#### Your goal:
Where the data below has the string "none", return the whole line.

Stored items
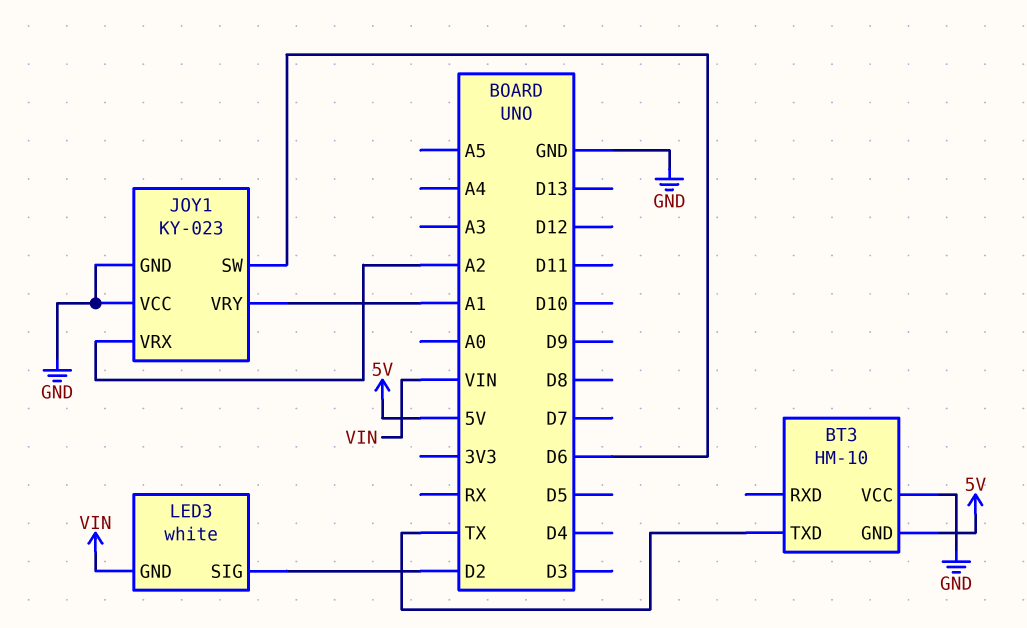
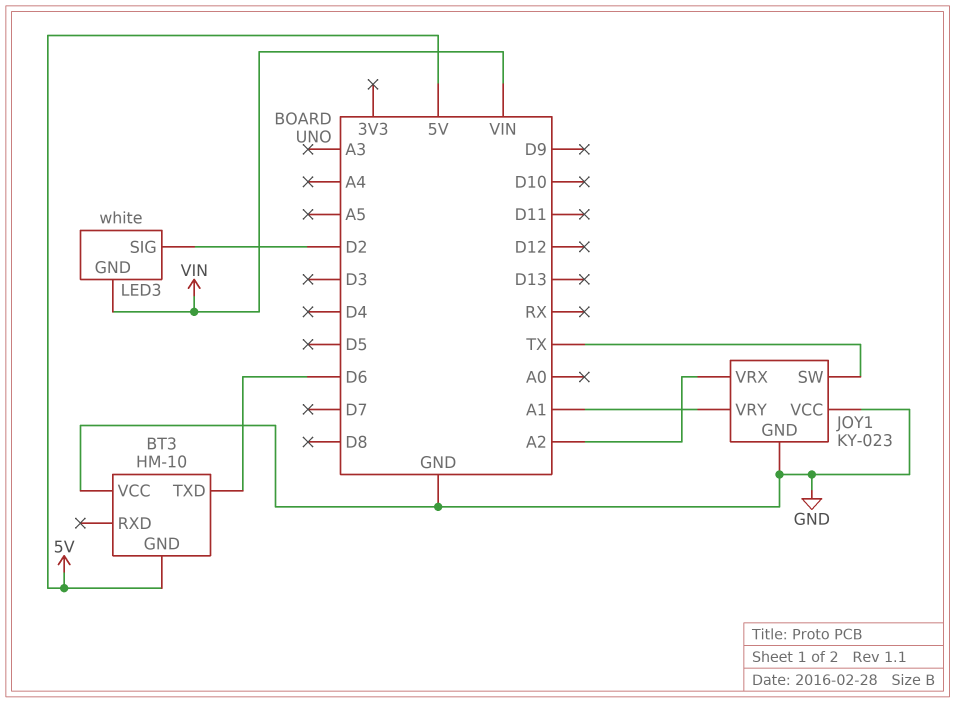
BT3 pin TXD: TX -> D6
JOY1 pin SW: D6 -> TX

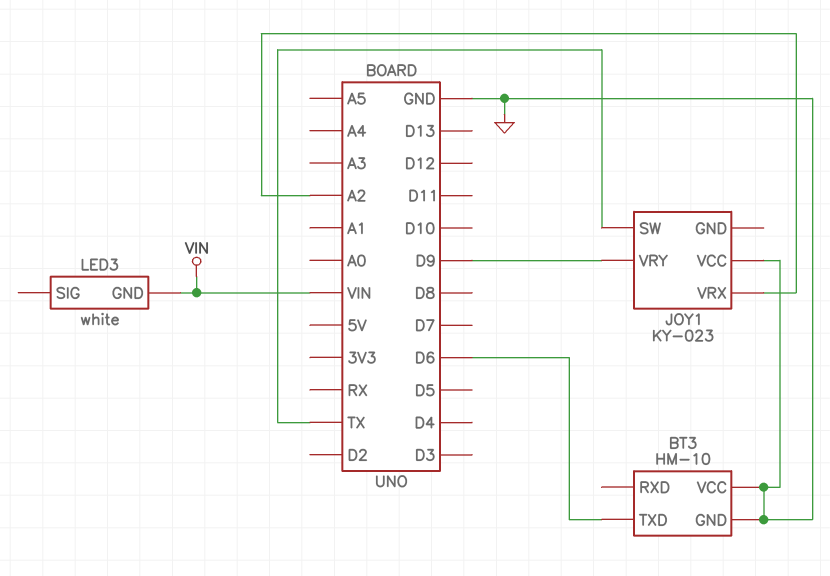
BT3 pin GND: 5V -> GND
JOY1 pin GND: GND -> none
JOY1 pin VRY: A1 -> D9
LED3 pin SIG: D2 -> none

#### Exercise output:
JOY1 pin GND: GND -> none
LED3 pin SIG: D2 -> none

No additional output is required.